* [YOUR OBJECTIVE] Once the line containing "MATRIX2 pin CLK: 9 -> none" is found in the entries below, restate it and each following line word for word, stopping after the line containing "RFID2 pin RST: D23 -> D12".

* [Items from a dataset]
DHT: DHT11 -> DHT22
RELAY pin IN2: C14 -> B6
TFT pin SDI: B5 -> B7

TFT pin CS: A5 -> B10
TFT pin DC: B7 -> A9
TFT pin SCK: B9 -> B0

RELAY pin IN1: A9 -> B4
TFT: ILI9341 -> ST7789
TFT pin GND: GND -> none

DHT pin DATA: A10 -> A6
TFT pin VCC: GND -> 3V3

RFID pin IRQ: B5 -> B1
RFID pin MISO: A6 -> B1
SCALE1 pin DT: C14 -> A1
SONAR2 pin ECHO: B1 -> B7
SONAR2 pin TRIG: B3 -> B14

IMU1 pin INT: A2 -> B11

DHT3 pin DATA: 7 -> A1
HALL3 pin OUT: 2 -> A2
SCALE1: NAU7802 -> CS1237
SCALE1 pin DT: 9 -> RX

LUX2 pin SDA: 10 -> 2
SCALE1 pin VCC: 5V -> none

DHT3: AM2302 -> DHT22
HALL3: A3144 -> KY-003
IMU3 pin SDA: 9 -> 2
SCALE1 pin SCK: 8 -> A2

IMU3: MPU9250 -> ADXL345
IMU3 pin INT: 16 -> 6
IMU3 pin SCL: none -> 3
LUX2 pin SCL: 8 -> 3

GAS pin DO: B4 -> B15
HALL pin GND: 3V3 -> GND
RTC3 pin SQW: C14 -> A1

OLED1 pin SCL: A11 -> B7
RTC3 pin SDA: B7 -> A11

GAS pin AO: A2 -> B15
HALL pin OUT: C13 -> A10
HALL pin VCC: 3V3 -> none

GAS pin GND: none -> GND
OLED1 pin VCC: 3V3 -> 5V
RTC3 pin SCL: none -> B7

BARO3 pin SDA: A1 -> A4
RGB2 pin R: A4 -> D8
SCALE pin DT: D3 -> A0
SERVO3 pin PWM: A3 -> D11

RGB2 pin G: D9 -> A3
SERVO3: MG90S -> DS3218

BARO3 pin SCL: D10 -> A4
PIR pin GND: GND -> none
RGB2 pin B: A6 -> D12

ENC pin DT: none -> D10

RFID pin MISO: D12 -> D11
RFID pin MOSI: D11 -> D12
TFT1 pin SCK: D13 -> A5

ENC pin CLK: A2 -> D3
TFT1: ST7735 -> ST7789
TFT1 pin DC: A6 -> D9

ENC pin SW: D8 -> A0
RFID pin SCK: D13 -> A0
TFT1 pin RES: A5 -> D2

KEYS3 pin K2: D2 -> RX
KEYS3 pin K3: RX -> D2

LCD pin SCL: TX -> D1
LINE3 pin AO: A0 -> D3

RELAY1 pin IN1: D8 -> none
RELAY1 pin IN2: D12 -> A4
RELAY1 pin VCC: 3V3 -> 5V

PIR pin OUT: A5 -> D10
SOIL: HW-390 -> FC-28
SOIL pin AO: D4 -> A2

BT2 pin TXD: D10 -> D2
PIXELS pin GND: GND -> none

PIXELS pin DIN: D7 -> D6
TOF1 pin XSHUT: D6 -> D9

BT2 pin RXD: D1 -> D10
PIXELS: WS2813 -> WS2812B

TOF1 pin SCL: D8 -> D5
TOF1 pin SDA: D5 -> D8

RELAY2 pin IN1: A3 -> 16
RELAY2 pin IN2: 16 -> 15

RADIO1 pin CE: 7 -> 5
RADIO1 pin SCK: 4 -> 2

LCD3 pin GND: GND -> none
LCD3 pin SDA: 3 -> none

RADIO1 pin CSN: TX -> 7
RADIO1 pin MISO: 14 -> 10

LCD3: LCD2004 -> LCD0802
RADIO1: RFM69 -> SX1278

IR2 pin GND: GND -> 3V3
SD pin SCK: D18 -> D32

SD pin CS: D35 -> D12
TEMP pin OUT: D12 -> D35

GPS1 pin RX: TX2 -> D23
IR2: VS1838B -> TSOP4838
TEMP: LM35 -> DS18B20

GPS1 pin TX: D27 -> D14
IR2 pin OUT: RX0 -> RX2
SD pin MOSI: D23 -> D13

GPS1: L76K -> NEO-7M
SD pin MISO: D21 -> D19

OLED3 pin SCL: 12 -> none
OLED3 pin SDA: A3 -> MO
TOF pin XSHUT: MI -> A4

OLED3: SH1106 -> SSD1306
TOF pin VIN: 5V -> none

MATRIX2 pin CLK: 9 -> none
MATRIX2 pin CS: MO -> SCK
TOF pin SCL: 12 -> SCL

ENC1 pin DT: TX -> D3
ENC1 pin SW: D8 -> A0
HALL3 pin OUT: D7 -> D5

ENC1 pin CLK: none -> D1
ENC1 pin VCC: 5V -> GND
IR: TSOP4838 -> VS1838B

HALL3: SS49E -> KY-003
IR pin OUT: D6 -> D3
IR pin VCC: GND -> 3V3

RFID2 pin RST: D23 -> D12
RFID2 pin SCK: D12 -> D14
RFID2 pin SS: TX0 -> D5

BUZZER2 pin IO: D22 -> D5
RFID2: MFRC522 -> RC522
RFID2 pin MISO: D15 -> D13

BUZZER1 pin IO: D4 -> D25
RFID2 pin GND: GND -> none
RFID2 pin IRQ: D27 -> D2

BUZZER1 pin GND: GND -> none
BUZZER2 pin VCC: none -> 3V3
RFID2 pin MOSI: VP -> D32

* [TASK SOLUTION]
MATRIX2 pin CLK: 9 -> none
MATRIX2 pin CS: MO -> SCK
TOF pin SCL: 12 -> SCL

ENC1 pin DT: TX -> D3
ENC1 pin SW: D8 -> A0
HALL3 pin OUT: D7 -> D5

ENC1 pin CLK: none -> D1
ENC1 pin VCC: 5V -> GND
IR: TSOP4838 -> VS1838B

HALL3: SS49E -> KY-003
IR pin OUT: D6 -> D3
IR pin VCC: GND -> 3V3

RFID2 pin RST: D23 -> D12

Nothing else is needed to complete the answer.